• _WHAT IS BEING ASKED_
Reproduce the records below unchanged, except switch every "specified" to "listed".

• _SUPPLIED INFORMATION_
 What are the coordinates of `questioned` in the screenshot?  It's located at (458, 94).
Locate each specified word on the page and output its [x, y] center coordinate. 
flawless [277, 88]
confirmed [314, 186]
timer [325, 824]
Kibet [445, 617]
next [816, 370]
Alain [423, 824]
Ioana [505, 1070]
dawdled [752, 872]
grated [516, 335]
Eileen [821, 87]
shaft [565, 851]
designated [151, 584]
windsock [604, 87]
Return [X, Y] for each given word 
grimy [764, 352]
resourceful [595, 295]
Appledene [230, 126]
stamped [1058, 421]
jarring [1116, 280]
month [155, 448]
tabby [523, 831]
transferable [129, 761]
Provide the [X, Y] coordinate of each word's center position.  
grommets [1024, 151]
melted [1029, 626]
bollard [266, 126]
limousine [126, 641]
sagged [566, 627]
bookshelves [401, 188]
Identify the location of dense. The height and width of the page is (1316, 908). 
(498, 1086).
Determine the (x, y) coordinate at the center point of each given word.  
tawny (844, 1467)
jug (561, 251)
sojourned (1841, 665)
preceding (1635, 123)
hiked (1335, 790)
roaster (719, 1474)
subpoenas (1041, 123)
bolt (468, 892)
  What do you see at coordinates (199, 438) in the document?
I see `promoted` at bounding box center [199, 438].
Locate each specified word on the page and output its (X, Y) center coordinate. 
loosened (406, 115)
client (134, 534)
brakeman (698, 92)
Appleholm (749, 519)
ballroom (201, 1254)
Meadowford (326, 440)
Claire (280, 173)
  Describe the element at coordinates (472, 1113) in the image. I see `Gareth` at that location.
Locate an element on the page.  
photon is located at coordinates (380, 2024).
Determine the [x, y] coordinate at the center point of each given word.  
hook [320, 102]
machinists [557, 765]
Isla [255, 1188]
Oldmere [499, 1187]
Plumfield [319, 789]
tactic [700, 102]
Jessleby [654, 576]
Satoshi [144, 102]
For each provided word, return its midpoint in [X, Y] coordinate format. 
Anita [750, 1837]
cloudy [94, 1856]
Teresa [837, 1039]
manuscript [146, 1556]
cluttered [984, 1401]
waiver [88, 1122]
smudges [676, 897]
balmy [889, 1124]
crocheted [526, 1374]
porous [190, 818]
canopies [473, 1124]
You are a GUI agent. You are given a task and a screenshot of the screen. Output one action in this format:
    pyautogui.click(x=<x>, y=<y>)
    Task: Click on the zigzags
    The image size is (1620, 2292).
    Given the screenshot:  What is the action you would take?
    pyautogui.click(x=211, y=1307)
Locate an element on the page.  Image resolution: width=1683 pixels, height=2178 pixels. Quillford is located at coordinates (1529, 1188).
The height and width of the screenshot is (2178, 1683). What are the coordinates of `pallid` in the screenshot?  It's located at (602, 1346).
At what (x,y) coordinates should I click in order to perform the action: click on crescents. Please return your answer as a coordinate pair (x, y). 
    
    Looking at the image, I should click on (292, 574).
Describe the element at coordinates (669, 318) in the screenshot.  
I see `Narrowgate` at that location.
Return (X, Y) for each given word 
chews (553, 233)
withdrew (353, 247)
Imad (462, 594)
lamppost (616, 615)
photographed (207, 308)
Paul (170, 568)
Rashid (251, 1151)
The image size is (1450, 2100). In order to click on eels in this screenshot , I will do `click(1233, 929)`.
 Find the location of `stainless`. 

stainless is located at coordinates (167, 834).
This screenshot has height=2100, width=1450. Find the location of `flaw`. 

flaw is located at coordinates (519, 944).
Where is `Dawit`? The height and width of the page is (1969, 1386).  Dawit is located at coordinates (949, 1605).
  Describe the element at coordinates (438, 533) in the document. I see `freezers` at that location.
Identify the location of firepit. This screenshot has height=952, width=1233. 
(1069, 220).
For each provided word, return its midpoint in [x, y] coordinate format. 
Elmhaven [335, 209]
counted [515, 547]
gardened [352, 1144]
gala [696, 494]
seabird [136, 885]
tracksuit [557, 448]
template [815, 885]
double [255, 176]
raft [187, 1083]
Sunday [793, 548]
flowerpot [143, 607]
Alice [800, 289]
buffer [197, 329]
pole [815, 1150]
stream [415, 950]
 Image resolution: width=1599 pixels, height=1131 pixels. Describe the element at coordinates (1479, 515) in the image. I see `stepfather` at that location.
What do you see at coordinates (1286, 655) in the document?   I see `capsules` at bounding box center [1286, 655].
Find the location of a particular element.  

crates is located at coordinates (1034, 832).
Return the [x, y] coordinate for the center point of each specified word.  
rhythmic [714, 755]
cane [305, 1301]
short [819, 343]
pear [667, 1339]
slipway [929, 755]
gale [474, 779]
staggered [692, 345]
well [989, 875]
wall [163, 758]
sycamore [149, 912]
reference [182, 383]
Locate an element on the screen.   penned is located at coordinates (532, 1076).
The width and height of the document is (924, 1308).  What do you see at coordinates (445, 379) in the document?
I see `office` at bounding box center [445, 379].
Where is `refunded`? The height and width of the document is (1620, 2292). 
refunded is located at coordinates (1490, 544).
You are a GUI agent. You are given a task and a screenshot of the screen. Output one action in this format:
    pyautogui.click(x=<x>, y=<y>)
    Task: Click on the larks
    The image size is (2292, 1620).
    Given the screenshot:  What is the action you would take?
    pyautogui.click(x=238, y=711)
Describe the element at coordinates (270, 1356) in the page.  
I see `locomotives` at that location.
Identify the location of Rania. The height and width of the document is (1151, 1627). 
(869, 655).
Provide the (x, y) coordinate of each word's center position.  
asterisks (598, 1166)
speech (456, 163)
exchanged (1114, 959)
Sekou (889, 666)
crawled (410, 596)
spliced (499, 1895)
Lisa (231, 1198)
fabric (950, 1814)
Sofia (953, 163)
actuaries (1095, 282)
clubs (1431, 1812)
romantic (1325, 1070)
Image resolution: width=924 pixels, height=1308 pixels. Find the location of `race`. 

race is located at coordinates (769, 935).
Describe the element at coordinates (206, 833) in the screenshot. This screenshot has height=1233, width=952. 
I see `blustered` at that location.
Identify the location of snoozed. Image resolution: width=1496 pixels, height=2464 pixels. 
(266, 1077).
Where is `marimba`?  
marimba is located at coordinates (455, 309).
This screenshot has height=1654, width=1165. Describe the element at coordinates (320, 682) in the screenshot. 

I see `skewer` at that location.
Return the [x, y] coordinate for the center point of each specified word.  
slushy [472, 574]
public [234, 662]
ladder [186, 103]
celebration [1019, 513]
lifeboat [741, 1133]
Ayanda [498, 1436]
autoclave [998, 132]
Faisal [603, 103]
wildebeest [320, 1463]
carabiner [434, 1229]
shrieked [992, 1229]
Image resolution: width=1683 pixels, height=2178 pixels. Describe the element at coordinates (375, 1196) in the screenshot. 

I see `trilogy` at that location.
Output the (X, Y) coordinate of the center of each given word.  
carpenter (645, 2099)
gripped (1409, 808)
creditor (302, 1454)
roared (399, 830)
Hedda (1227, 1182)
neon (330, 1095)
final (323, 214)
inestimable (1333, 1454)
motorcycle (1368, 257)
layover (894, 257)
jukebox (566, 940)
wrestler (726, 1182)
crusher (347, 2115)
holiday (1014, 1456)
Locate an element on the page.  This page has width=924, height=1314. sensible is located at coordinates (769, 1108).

• _CORRECT RESPONSE_
 What are the coordinates of `questioned` in the screenshot?  It's located at (458, 94).
Locate each listed word on the page and output its [x, y] center coordinate. 
flawless [277, 88]
confirmed [314, 186]
timer [325, 824]
Kibet [445, 617]
next [816, 370]
Alain [423, 824]
Ioana [505, 1070]
dawdled [752, 872]
grated [516, 335]
Eileen [821, 87]
shaft [565, 851]
designated [151, 584]
windsock [604, 87]
Return [X, Y] for each given word 
grimy [764, 352]
resourceful [595, 295]
Appledene [230, 126]
stamped [1058, 421]
jarring [1116, 280]
month [155, 448]
tabby [523, 831]
transferable [129, 761]
Provide the [X, Y] coordinate of each word's center position.  
grommets [1024, 151]
melted [1029, 626]
bollard [266, 126]
limousine [126, 641]
sagged [566, 627]
bookshelves [401, 188]
Identify the location of dense. The height and width of the page is (1316, 908). 
(498, 1086).
Determine the (x, y) coordinate at the center point of each given word.  
tawny (844, 1467)
jug (561, 251)
sojourned (1841, 665)
preceding (1635, 123)
hiked (1335, 790)
roaster (719, 1474)
subpoenas (1041, 123)
bolt (468, 892)
  What do you see at coordinates (199, 438) in the document?
I see `promoted` at bounding box center [199, 438].
Locate each listed word on the page and output its (X, Y) center coordinate. 
loosened (406, 115)
client (134, 534)
brakeman (698, 92)
Appleholm (749, 519)
ballroom (201, 1254)
Meadowford (326, 440)
Claire (280, 173)
  Describe the element at coordinates (472, 1113) in the image. I see `Gareth` at that location.
Locate an element on the page.  
photon is located at coordinates (380, 2024).
Determine the [x, y] coordinate at the center point of each given word.  
hook [320, 102]
machinists [557, 765]
Isla [255, 1188]
Oldmere [499, 1187]
Plumfield [319, 789]
tactic [700, 102]
Jessleby [654, 576]
Satoshi [144, 102]
For each provided word, return its midpoint in [X, Y] coordinate format. 
Anita [750, 1837]
cloudy [94, 1856]
Teresa [837, 1039]
manuscript [146, 1556]
cluttered [984, 1401]
waiver [88, 1122]
smudges [676, 897]
balmy [889, 1124]
crocheted [526, 1374]
porous [190, 818]
canopies [473, 1124]
You are a GUI agent. You are given a task and a screenshot of the screen. Output one action in this format:
    pyautogui.click(x=<x>, y=<y>)
    Task: Click on the zigzags
    The image size is (1620, 2292).
    Given the screenshot:  What is the action you would take?
    pyautogui.click(x=211, y=1307)
Locate an element on the page.  Image resolution: width=1683 pixels, height=2178 pixels. Quillford is located at coordinates (1529, 1188).
The height and width of the screenshot is (2178, 1683). What are the coordinates of `pallid` in the screenshot?  It's located at (602, 1346).
At what (x,y) coordinates should I click in order to perform the action: click on crescents. Please return your answer as a coordinate pair (x, y). 
    
    Looking at the image, I should click on (292, 574).
Describe the element at coordinates (669, 318) in the screenshot.  
I see `Narrowgate` at that location.
Return (X, Y) for each given word 
chews (553, 233)
withdrew (353, 247)
Imad (462, 594)
lamppost (616, 615)
photographed (207, 308)
Paul (170, 568)
Rashid (251, 1151)
The image size is (1450, 2100). In order to click on eels in this screenshot , I will do `click(1233, 929)`.
 Find the location of `stainless`. 

stainless is located at coordinates (167, 834).
This screenshot has height=2100, width=1450. Find the location of `flaw`. 

flaw is located at coordinates (519, 944).
Where is `Dawit`? The height and width of the page is (1969, 1386).  Dawit is located at coordinates (949, 1605).
  Describe the element at coordinates (438, 533) in the document. I see `freezers` at that location.
Identify the location of firepit. This screenshot has height=952, width=1233. 
(1069, 220).
For each provided word, return its midpoint in [x, y] coordinate format. 
Elmhaven [335, 209]
counted [515, 547]
gardened [352, 1144]
gala [696, 494]
seabird [136, 885]
tracksuit [557, 448]
template [815, 885]
double [255, 176]
raft [187, 1083]
Sunday [793, 548]
flowerpot [143, 607]
Alice [800, 289]
buffer [197, 329]
pole [815, 1150]
stream [415, 950]
 Image resolution: width=1599 pixels, height=1131 pixels. Describe the element at coordinates (1479, 515) in the image. I see `stepfather` at that location.
What do you see at coordinates (1286, 655) in the document?   I see `capsules` at bounding box center [1286, 655].
Find the location of a particular element.  

crates is located at coordinates (1034, 832).
Return the [x, y] coordinate for the center point of each listed word.  
rhythmic [714, 755]
cane [305, 1301]
short [819, 343]
pear [667, 1339]
slipway [929, 755]
gale [474, 779]
staggered [692, 345]
well [989, 875]
wall [163, 758]
sycamore [149, 912]
reference [182, 383]
Locate an element on the screen.   penned is located at coordinates (532, 1076).
The width and height of the document is (924, 1308).  What do you see at coordinates (445, 379) in the document?
I see `office` at bounding box center [445, 379].
Where is `refunded`? The height and width of the document is (1620, 2292). 
refunded is located at coordinates (1490, 544).
You are a GUI agent. You are given a task and a screenshot of the screen. Output one action in this format:
    pyautogui.click(x=<x>, y=<y>)
    Task: Click on the larks
    The image size is (2292, 1620).
    Given the screenshot:  What is the action you would take?
    pyautogui.click(x=238, y=711)
Describe the element at coordinates (270, 1356) in the page.  
I see `locomotives` at that location.
Identify the location of Rania. The height and width of the document is (1151, 1627). 
(869, 655).
Provide the (x, y) coordinate of each word's center position.  
asterisks (598, 1166)
speech (456, 163)
exchanged (1114, 959)
Sekou (889, 666)
crawled (410, 596)
spliced (499, 1895)
Lisa (231, 1198)
fabric (950, 1814)
Sofia (953, 163)
actuaries (1095, 282)
clubs (1431, 1812)
romantic (1325, 1070)
Image resolution: width=924 pixels, height=1308 pixels. Find the location of `race`. 

race is located at coordinates (769, 935).
Describe the element at coordinates (206, 833) in the screenshot. This screenshot has height=1233, width=952. 
I see `blustered` at that location.
Identify the location of snoozed. Image resolution: width=1496 pixels, height=2464 pixels. 
(266, 1077).
Where is `marimba`?  
marimba is located at coordinates (455, 309).
This screenshot has height=1654, width=1165. Describe the element at coordinates (320, 682) in the screenshot. 

I see `skewer` at that location.
Return the [x, y] coordinate for the center point of each listed word.  
slushy [472, 574]
public [234, 662]
ladder [186, 103]
celebration [1019, 513]
lifeboat [741, 1133]
Ayanda [498, 1436]
autoclave [998, 132]
Faisal [603, 103]
wildebeest [320, 1463]
carabiner [434, 1229]
shrieked [992, 1229]
Image resolution: width=1683 pixels, height=2178 pixels. Describe the element at coordinates (375, 1196) in the screenshot. 

I see `trilogy` at that location.
Output the (X, Y) coordinate of the center of each given word.  
carpenter (645, 2099)
gripped (1409, 808)
creditor (302, 1454)
roared (399, 830)
Hedda (1227, 1182)
neon (330, 1095)
final (323, 214)
inestimable (1333, 1454)
motorcycle (1368, 257)
layover (894, 257)
jukebox (566, 940)
wrestler (726, 1182)
crusher (347, 2115)
holiday (1014, 1456)
Locate an element on the page.  This page has width=924, height=1314. sensible is located at coordinates (769, 1108).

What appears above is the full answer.